Reproduce every entry below word for word, line by line, with nothing added or left out.

◆ ◆ ◆ ◆ ◆

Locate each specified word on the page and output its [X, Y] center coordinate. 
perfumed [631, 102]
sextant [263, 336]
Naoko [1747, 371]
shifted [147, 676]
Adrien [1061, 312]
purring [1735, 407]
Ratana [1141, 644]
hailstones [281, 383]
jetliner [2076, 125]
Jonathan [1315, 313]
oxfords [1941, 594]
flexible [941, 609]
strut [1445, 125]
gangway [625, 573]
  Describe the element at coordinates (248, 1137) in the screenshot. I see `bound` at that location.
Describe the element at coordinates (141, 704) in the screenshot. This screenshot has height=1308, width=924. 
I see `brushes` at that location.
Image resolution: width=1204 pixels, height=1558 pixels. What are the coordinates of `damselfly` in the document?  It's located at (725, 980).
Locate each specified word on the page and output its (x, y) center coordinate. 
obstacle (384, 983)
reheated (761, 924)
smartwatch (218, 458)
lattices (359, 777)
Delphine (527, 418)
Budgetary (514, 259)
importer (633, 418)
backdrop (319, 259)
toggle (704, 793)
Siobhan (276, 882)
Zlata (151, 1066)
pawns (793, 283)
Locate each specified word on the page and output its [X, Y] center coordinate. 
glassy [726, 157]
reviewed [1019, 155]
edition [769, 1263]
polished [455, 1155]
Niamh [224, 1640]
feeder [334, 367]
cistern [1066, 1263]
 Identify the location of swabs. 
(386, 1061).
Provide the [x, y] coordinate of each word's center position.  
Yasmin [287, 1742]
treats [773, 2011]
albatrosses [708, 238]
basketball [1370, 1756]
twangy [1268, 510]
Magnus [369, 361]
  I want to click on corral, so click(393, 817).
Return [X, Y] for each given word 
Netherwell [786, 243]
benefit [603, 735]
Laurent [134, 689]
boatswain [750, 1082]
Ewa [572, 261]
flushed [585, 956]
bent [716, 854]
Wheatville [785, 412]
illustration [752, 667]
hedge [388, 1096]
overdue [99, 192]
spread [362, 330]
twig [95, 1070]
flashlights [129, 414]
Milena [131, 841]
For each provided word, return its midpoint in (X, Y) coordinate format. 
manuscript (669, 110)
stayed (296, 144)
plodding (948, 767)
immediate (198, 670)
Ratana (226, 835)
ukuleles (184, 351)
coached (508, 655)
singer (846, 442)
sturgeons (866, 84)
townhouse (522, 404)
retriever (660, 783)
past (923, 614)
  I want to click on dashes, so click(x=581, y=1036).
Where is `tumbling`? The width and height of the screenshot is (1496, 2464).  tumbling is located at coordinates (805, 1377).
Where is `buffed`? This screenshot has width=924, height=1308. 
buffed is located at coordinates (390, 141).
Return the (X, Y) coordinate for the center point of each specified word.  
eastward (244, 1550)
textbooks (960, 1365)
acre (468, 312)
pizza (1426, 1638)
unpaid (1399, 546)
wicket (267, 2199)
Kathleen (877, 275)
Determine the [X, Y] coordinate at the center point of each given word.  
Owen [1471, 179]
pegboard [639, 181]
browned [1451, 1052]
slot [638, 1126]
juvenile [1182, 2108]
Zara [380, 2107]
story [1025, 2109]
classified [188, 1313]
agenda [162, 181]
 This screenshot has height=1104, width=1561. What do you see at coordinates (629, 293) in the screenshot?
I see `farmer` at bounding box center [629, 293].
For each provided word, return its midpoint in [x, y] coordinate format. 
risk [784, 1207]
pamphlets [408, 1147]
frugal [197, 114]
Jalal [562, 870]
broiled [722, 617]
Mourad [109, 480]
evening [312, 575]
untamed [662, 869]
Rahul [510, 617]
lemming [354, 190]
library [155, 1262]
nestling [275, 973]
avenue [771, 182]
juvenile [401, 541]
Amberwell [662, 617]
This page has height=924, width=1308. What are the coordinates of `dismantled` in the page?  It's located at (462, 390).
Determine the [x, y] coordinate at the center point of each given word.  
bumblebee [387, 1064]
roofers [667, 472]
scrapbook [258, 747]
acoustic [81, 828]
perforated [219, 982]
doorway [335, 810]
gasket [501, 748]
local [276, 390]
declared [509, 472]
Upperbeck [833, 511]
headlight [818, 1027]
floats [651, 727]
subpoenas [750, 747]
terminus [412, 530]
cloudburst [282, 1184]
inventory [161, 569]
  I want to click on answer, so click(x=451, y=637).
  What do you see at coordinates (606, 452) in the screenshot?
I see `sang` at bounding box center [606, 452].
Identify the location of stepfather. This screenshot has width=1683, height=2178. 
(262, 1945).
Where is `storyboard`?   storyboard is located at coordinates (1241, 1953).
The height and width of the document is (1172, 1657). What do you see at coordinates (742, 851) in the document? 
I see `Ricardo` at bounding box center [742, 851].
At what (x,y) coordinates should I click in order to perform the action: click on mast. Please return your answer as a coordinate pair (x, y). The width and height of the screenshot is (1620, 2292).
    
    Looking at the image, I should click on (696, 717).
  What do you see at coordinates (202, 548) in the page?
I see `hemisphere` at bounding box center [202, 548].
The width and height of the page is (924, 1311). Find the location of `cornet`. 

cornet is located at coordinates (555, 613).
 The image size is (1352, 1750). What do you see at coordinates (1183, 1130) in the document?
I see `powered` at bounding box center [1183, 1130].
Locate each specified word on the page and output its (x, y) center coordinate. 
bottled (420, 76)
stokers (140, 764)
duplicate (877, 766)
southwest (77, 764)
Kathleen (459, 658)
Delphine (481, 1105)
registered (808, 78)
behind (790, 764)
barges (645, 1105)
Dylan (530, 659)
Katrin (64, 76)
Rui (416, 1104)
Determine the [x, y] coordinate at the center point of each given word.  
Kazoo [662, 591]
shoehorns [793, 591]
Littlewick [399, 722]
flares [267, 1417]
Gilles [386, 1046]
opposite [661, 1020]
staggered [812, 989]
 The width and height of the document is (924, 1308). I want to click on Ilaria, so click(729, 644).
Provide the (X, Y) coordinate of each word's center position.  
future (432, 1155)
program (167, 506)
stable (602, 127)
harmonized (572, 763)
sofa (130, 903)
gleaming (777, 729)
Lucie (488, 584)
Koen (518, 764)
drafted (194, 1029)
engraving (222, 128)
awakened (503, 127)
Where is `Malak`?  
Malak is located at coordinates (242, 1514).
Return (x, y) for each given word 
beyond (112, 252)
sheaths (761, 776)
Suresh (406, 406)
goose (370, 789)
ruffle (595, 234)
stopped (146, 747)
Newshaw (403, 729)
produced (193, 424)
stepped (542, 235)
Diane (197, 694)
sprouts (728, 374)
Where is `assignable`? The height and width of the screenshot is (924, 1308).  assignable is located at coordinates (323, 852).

◆ ◆ ◆ ◆ ◆

*SOLUTION FOR THIS PROBLEM:*
Locate each specified word on the page and output its [X, Y] center coordinate. 
perfumed [631, 102]
sextant [263, 336]
Naoko [1747, 371]
shifted [147, 676]
Adrien [1061, 312]
purring [1735, 407]
Ratana [1141, 644]
hailstones [281, 383]
jetliner [2076, 125]
Jonathan [1315, 313]
oxfords [1941, 594]
flexible [941, 609]
strut [1445, 125]
gangway [625, 573]
  Describe the element at coordinates (248, 1137) in the screenshot. I see `bound` at that location.
Describe the element at coordinates (141, 704) in the screenshot. This screenshot has height=1308, width=924. 
I see `brushes` at that location.
Image resolution: width=1204 pixels, height=1558 pixels. What are the coordinates of `damselfly` in the document?  It's located at (725, 980).
Locate each specified word on the page and output its (x, y) center coordinate. 
obstacle (384, 983)
reheated (761, 924)
smartwatch (218, 458)
lattices (359, 777)
Delphine (527, 418)
Budgetary (514, 259)
importer (633, 418)
backdrop (319, 259)
toggle (704, 793)
Siobhan (276, 882)
Zlata (151, 1066)
pawns (793, 283)
Locate each specified word on the page and output its [X, Y] center coordinate. 
glassy [726, 157]
reviewed [1019, 155]
edition [769, 1263]
polished [455, 1155]
Niamh [224, 1640]
feeder [334, 367]
cistern [1066, 1263]
 Identify the location of swabs. 
(386, 1061).
Provide the [x, y] coordinate of each word's center position.  
Yasmin [287, 1742]
treats [773, 2011]
albatrosses [708, 238]
basketball [1370, 1756]
twangy [1268, 510]
Magnus [369, 361]
  I want to click on corral, so click(393, 817).
Return [X, Y] for each given word 
Netherwell [786, 243]
benefit [603, 735]
Laurent [134, 689]
boatswain [750, 1082]
Ewa [572, 261]
flushed [585, 956]
bent [716, 854]
Wheatville [785, 412]
illustration [752, 667]
hedge [388, 1096]
overdue [99, 192]
spread [362, 330]
twig [95, 1070]
flashlights [129, 414]
Milena [131, 841]
For each provided word, return its midpoint in (X, Y) coordinate format. 
manuscript (669, 110)
stayed (296, 144)
plodding (948, 767)
immediate (198, 670)
Ratana (226, 835)
ukuleles (184, 351)
coached (508, 655)
singer (846, 442)
sturgeons (866, 84)
townhouse (522, 404)
retriever (660, 783)
past (923, 614)
  I want to click on dashes, so click(x=581, y=1036).
Where is `tumbling`? The width and height of the screenshot is (1496, 2464).  tumbling is located at coordinates (805, 1377).
Where is `buffed`? This screenshot has width=924, height=1308. 
buffed is located at coordinates (390, 141).
Return the (X, Y) coordinate for the center point of each specified word.  
eastward (244, 1550)
textbooks (960, 1365)
acre (468, 312)
pizza (1426, 1638)
unpaid (1399, 546)
wicket (267, 2199)
Kathleen (877, 275)
Determine the [X, Y] coordinate at the center point of each given word.  
Owen [1471, 179]
pegboard [639, 181]
browned [1451, 1052]
slot [638, 1126]
juvenile [1182, 2108]
Zara [380, 2107]
story [1025, 2109]
classified [188, 1313]
agenda [162, 181]
 This screenshot has height=1104, width=1561. What do you see at coordinates (629, 293) in the screenshot?
I see `farmer` at bounding box center [629, 293].
For each provided word, return its midpoint in [x, y] coordinate format. 
risk [784, 1207]
pamphlets [408, 1147]
frugal [197, 114]
Jalal [562, 870]
broiled [722, 617]
Mourad [109, 480]
evening [312, 575]
untamed [662, 869]
Rahul [510, 617]
lemming [354, 190]
library [155, 1262]
nestling [275, 973]
avenue [771, 182]
juvenile [401, 541]
Amberwell [662, 617]
This page has height=924, width=1308. What are the coordinates of `dismantled` in the page?  It's located at (462, 390).
Determine the [x, y] coordinate at the center point of each given word.  
bumblebee [387, 1064]
roofers [667, 472]
scrapbook [258, 747]
acoustic [81, 828]
perforated [219, 982]
doorway [335, 810]
gasket [501, 748]
local [276, 390]
declared [509, 472]
Upperbeck [833, 511]
headlight [818, 1027]
floats [651, 727]
subpoenas [750, 747]
terminus [412, 530]
cloudburst [282, 1184]
inventory [161, 569]
  I want to click on answer, so click(x=451, y=637).
  What do you see at coordinates (606, 452) in the screenshot?
I see `sang` at bounding box center [606, 452].
Identify the location of stepfather. This screenshot has width=1683, height=2178. 
(262, 1945).
Where is `storyboard`?   storyboard is located at coordinates (1241, 1953).
The height and width of the document is (1172, 1657). What do you see at coordinates (742, 851) in the document? 
I see `Ricardo` at bounding box center [742, 851].
At what (x,y) coordinates should I click in order to perform the action: click on mast. Please return your answer as a coordinate pair (x, y). The width and height of the screenshot is (1620, 2292).
    
    Looking at the image, I should click on (696, 717).
  What do you see at coordinates (202, 548) in the page?
I see `hemisphere` at bounding box center [202, 548].
The width and height of the page is (924, 1311). Find the location of `cornet`. 

cornet is located at coordinates (555, 613).
 The image size is (1352, 1750). What do you see at coordinates (1183, 1130) in the document?
I see `powered` at bounding box center [1183, 1130].
Locate each specified word on the page and output its (x, y) center coordinate. 
bottled (420, 76)
stokers (140, 764)
duplicate (877, 766)
southwest (77, 764)
Kathleen (459, 658)
Delphine (481, 1105)
registered (808, 78)
behind (790, 764)
barges (645, 1105)
Dylan (530, 659)
Katrin (64, 76)
Rui (416, 1104)
Determine the [x, y] coordinate at the center point of each given word.  
Kazoo [662, 591]
shoehorns [793, 591]
Littlewick [399, 722]
flares [267, 1417]
Gilles [386, 1046]
opposite [661, 1020]
staggered [812, 989]
 The width and height of the document is (924, 1308). I want to click on Ilaria, so click(729, 644).
Provide the (X, Y) coordinate of each word's center position.  
future (432, 1155)
program (167, 506)
stable (602, 127)
harmonized (572, 763)
sofa (130, 903)
gleaming (777, 729)
Lucie (488, 584)
Koen (518, 764)
drafted (194, 1029)
engraving (222, 128)
awakened (503, 127)
Where is `Malak`?  
Malak is located at coordinates (242, 1514).
Return (x, y) for each given word 
beyond (112, 252)
sheaths (761, 776)
Suresh (406, 406)
goose (370, 789)
ruffle (595, 234)
stopped (146, 747)
Newshaw (403, 729)
produced (193, 424)
stepped (542, 235)
Diane (197, 694)
sprouts (728, 374)
Where is `assignable`? The height and width of the screenshot is (924, 1308).  assignable is located at coordinates (323, 852).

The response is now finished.